Goal of the exercise:
Transcribe, starting at the line with "D6: diode US1M" and ending at the line with "V1: none -> AC 230V (n1, n8)", every line of the material below exactly, but leave out the pictures and anything outside that span.
═══
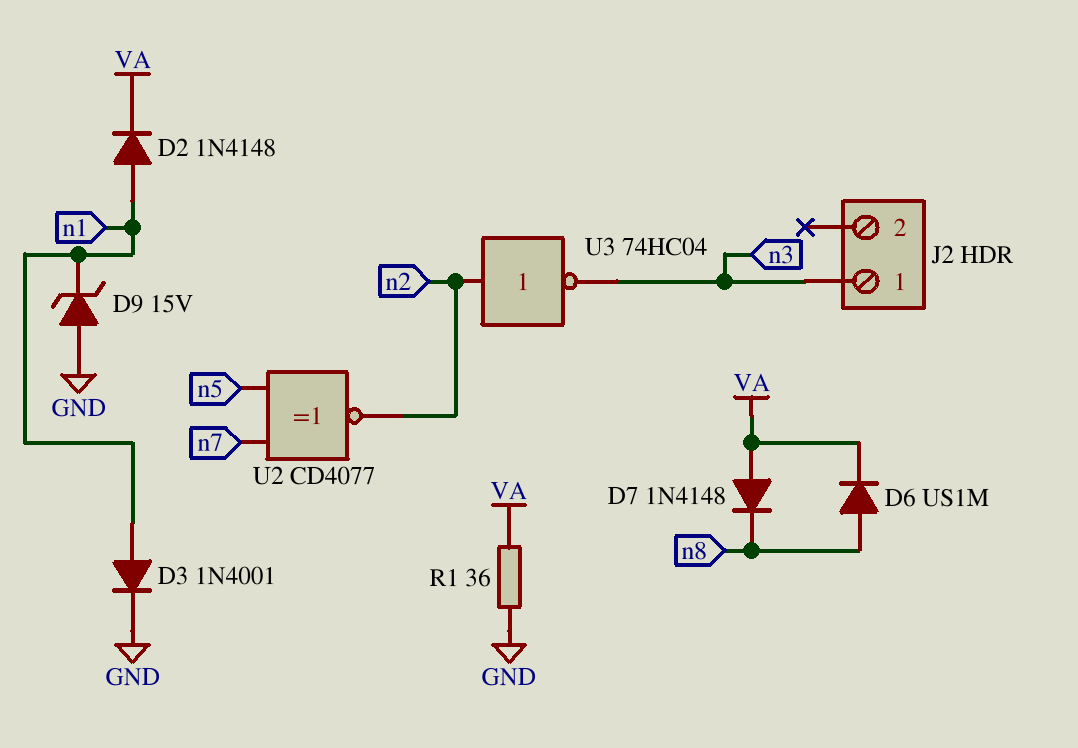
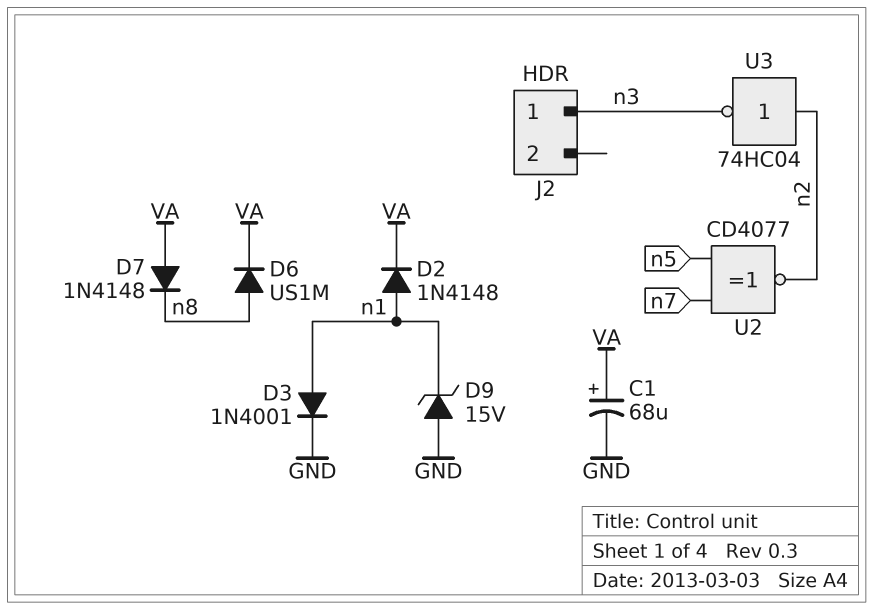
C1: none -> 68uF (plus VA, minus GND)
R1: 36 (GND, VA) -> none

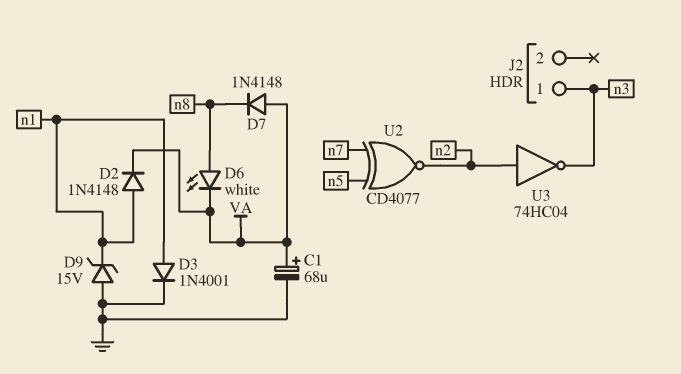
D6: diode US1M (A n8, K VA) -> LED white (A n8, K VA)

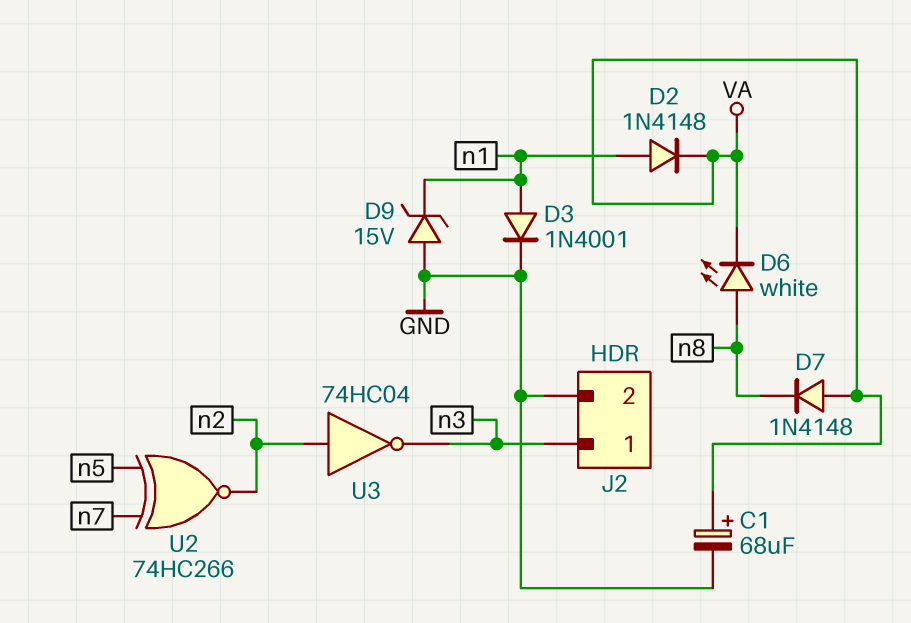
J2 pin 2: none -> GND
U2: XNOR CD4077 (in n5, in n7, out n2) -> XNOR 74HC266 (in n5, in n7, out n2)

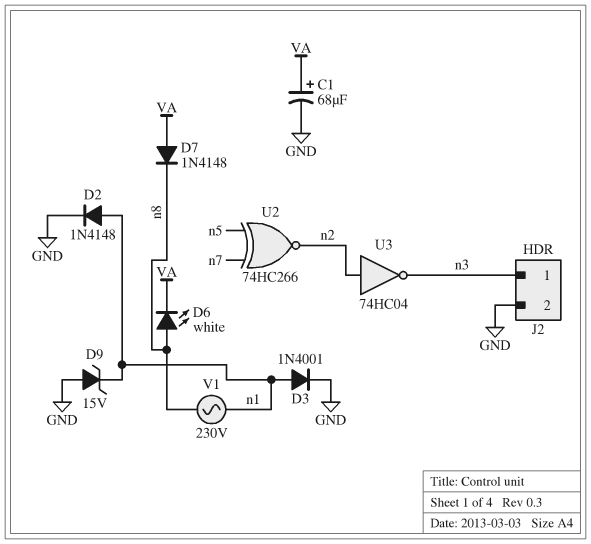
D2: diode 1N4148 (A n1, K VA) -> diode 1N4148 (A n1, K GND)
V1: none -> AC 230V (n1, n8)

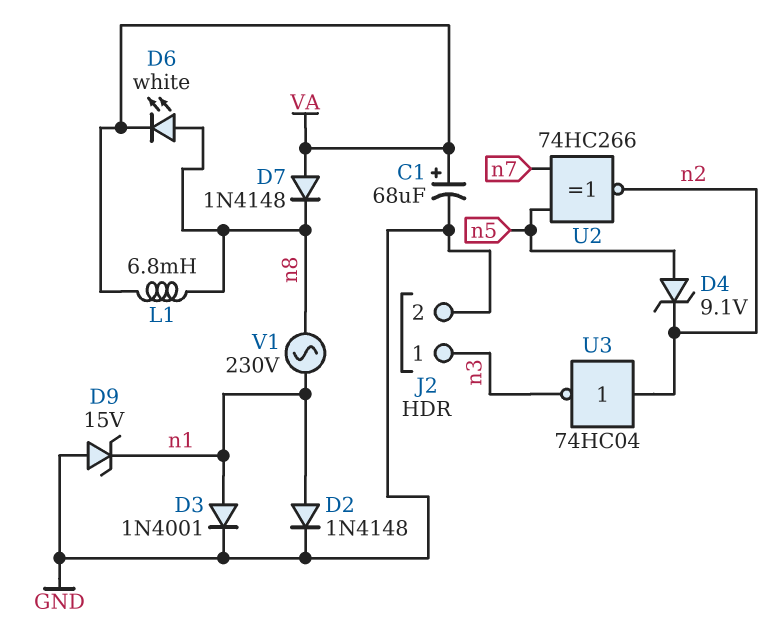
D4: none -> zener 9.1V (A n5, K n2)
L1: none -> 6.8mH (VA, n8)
═══
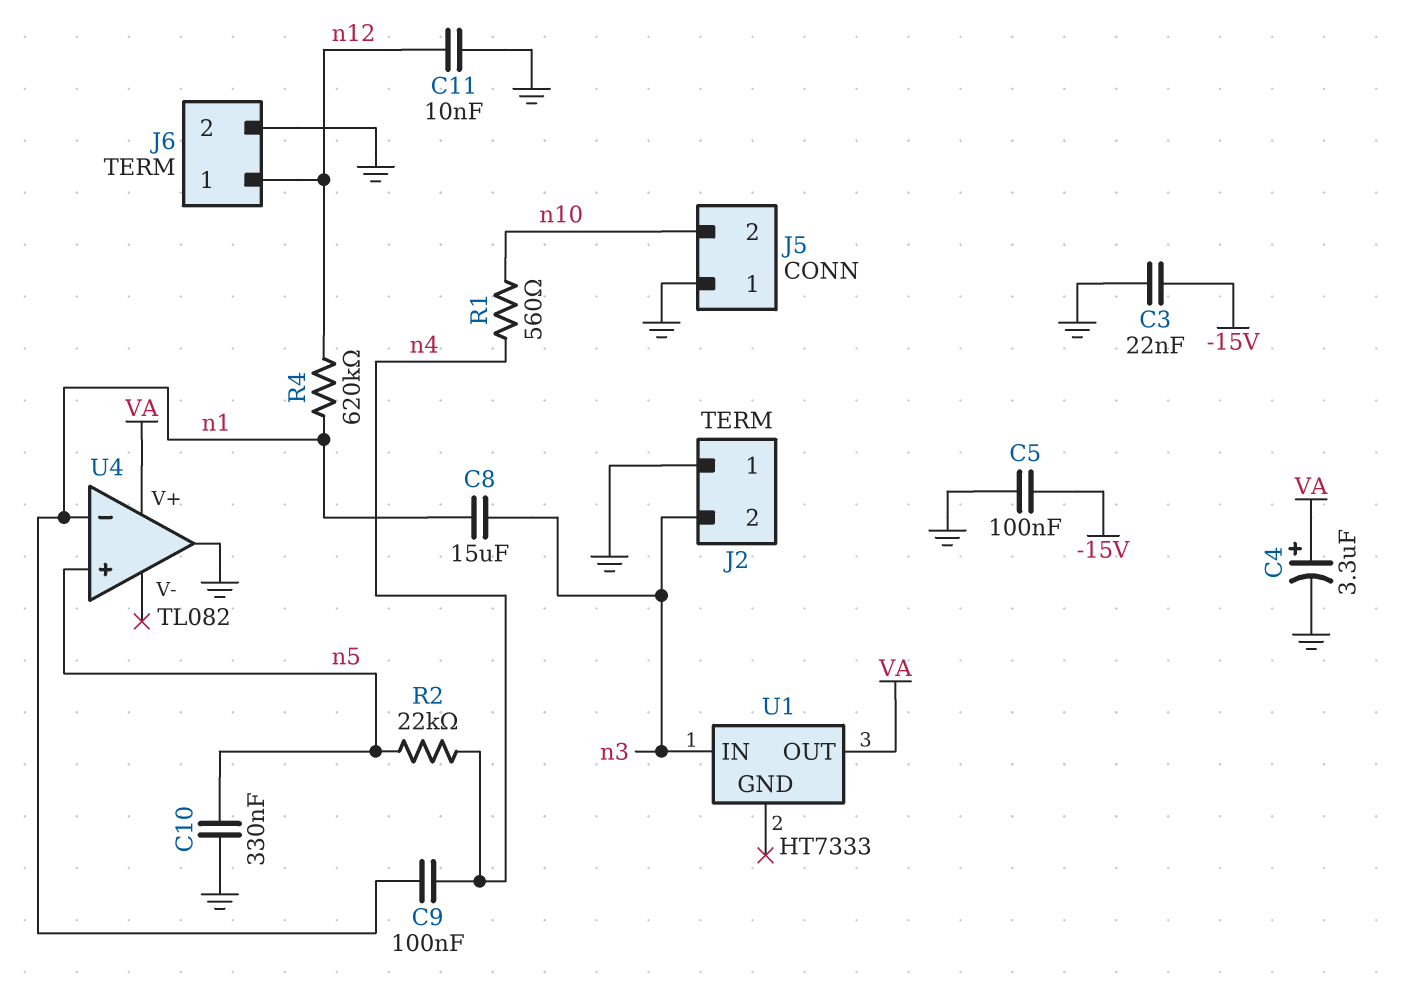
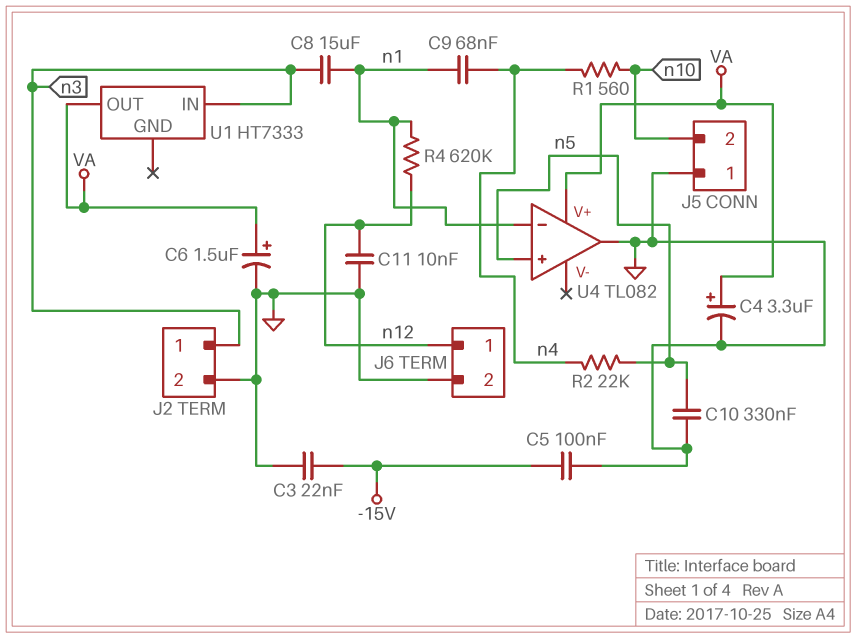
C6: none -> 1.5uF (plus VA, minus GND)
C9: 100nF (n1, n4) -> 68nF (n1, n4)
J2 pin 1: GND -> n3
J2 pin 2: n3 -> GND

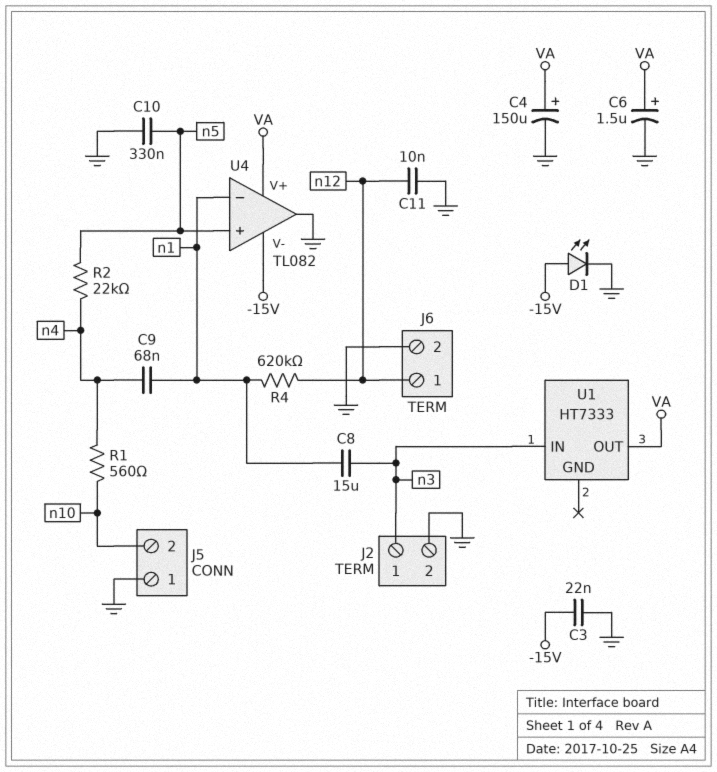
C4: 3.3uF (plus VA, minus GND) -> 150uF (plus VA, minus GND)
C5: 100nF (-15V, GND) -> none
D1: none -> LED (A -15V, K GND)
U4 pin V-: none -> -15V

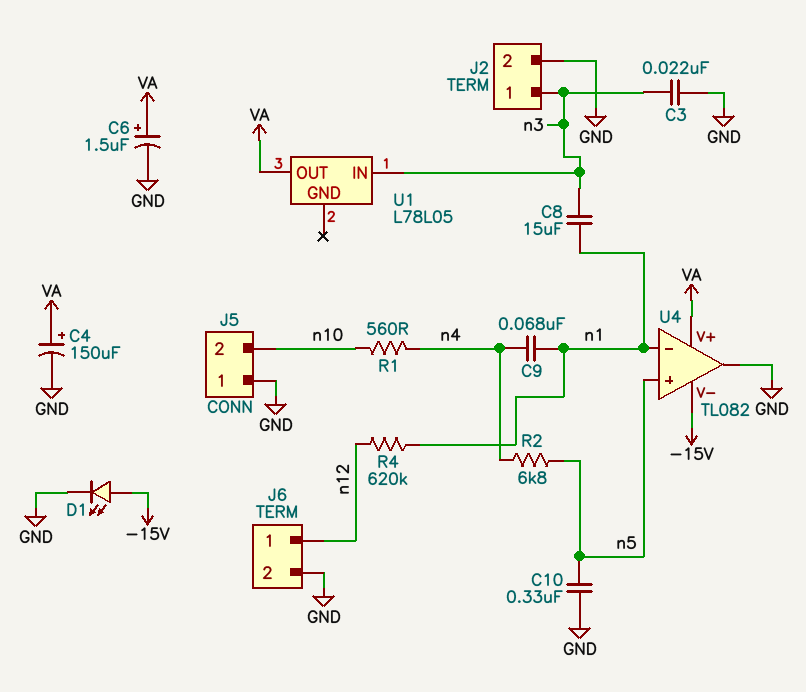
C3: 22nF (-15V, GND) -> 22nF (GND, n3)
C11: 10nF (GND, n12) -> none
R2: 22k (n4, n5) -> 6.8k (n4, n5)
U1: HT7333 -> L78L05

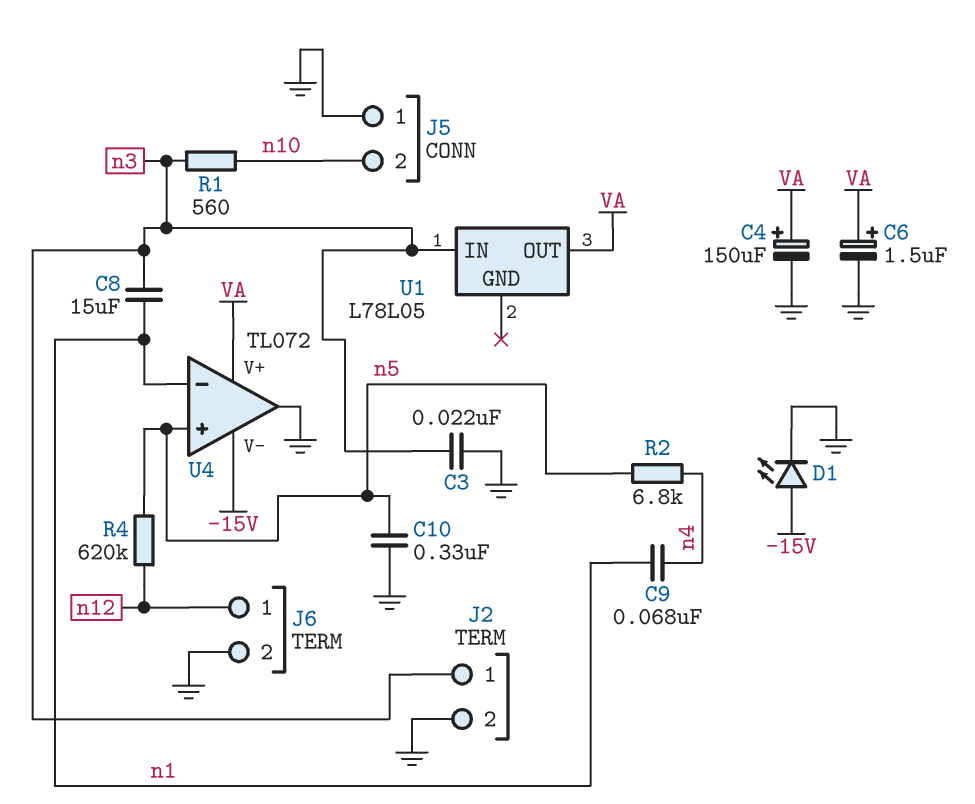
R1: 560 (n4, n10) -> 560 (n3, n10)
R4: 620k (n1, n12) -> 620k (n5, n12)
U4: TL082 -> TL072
═══
Exercise result:
D6: diode US1M (A n8, K VA) -> LED white (A n8, K VA)

J2 pin 2: none -> GND
U2: XNOR CD4077 (in n5, in n7, out n2) -> XNOR 74HC266 (in n5, in n7, out n2)

D2: diode 1N4148 (A n1, K VA) -> diode 1N4148 (A n1, K GND)
V1: none -> AC 230V (n1, n8)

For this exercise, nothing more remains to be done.